Your instructions => The material below contains a line with "yellow bowling pin" and a line with "yellow watering can [245,426,367,668]". Copy exactly those two lines and all lines between them.

Recorded information =>
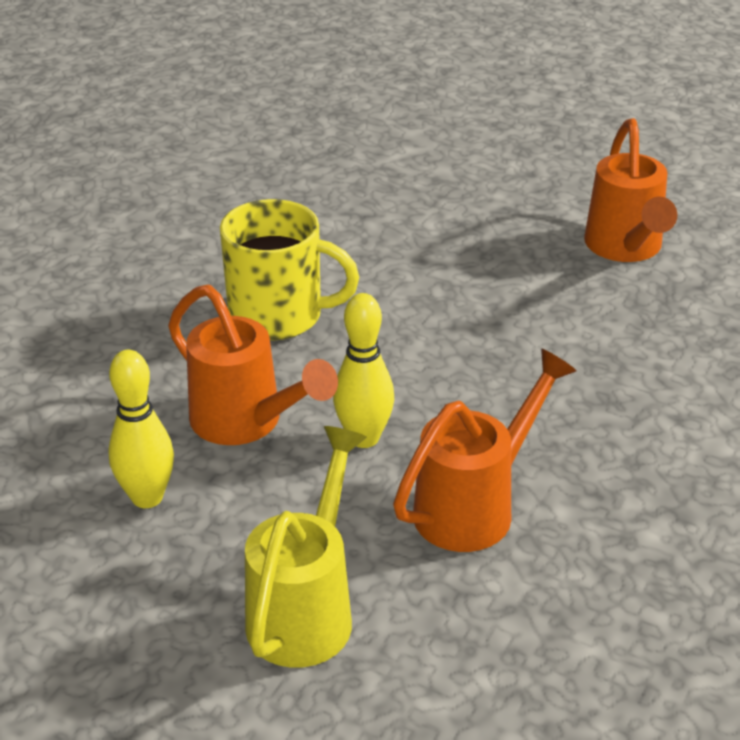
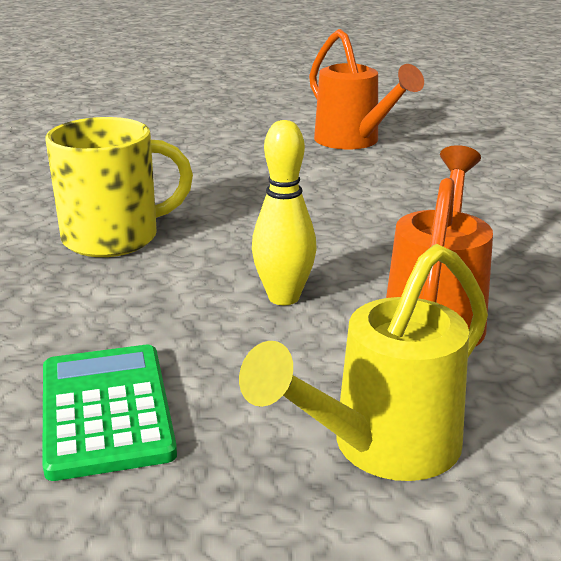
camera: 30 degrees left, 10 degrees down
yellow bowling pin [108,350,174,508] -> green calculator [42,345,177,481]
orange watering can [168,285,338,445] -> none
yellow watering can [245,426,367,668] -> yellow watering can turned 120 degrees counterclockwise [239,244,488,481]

* * *

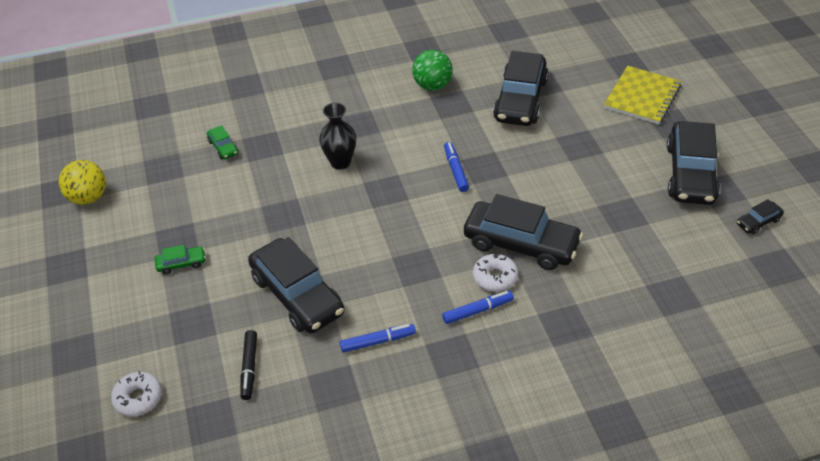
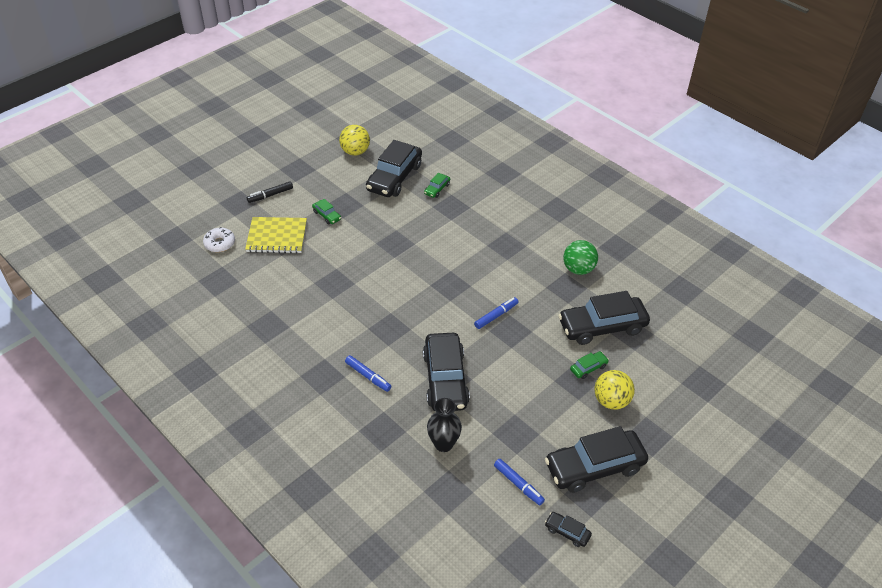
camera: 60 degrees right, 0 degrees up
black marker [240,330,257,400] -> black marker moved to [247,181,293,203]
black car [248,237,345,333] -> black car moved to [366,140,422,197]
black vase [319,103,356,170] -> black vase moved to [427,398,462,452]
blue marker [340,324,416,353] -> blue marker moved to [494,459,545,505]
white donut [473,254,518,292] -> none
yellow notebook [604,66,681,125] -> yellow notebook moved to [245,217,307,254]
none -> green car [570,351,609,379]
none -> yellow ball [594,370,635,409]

Response to the exercise =>
yellow bowling pin [108,350,174,508] -> green calculator [42,345,177,481]
orange watering can [168,285,338,445] -> none
yellow watering can [245,426,367,668] -> yellow watering can turned 120 degrees counterclockwise [239,244,488,481]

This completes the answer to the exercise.